**Exercise inputs**
····················
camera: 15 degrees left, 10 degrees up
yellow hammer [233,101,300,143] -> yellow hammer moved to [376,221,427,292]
····················
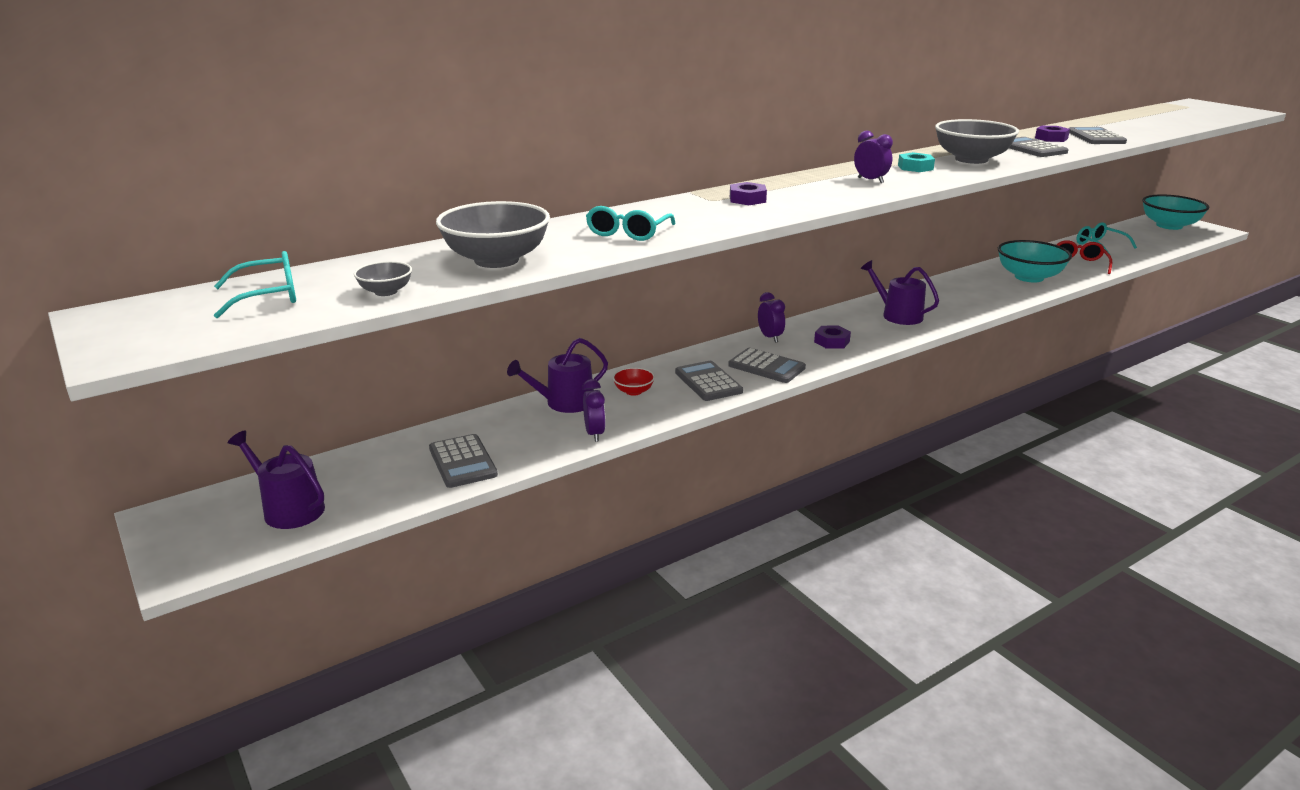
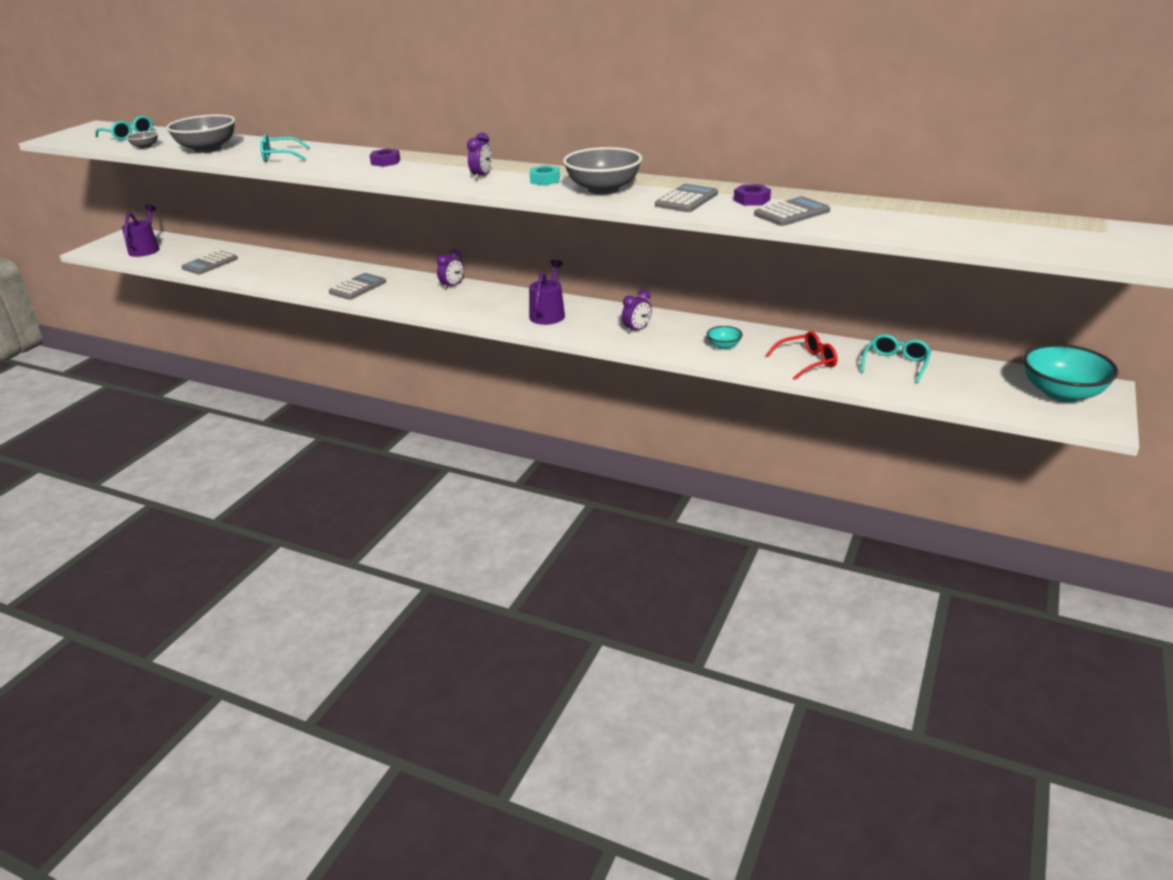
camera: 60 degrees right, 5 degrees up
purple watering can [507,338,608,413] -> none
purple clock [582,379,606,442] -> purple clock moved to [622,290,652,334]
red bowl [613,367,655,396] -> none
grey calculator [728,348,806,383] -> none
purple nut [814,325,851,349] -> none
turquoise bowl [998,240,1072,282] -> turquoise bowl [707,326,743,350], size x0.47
····················
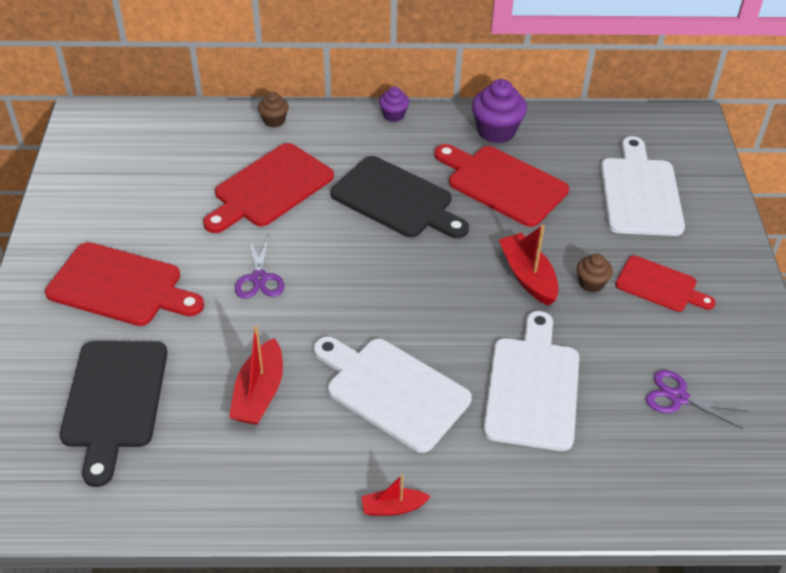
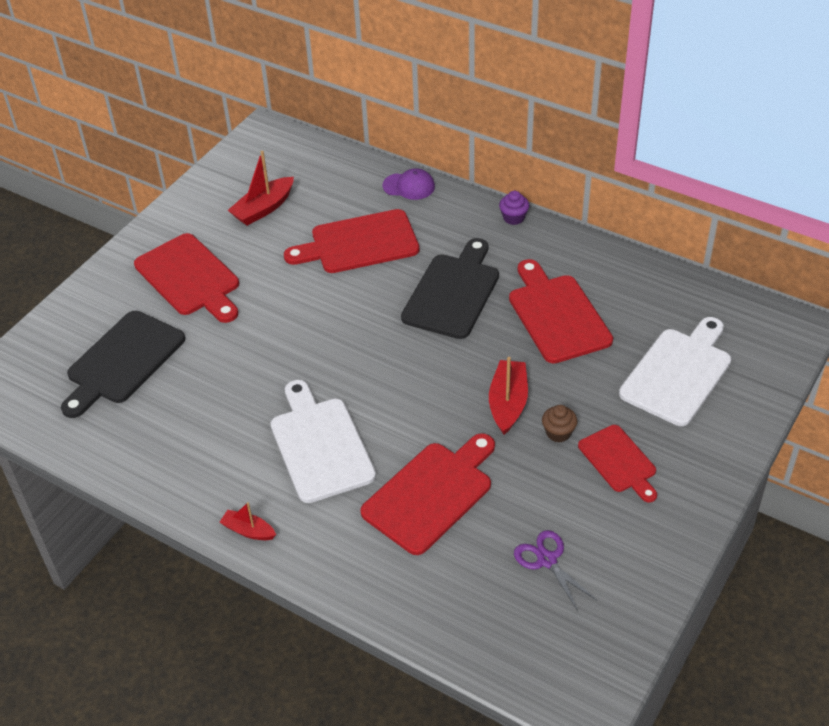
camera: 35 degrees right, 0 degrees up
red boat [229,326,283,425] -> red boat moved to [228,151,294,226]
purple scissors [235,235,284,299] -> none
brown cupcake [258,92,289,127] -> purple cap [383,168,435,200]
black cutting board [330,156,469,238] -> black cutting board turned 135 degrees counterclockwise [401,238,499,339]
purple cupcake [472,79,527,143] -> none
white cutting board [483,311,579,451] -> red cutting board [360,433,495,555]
····················
Reproduce exactly, and with no other material, the lines between those holding "purple scissors [235,235,284,299] -> none" and "white cutting board", inclusive.

**Exercise solution**
purple scissors [235,235,284,299] -> none
brown cupcake [258,92,289,127] -> purple cap [383,168,435,200]
black cutting board [330,156,469,238] -> black cutting board turned 135 degrees counterclockwise [401,238,499,339]
purple cupcake [472,79,527,143] -> none
white cutting board [483,311,579,451] -> red cutting board [360,433,495,555]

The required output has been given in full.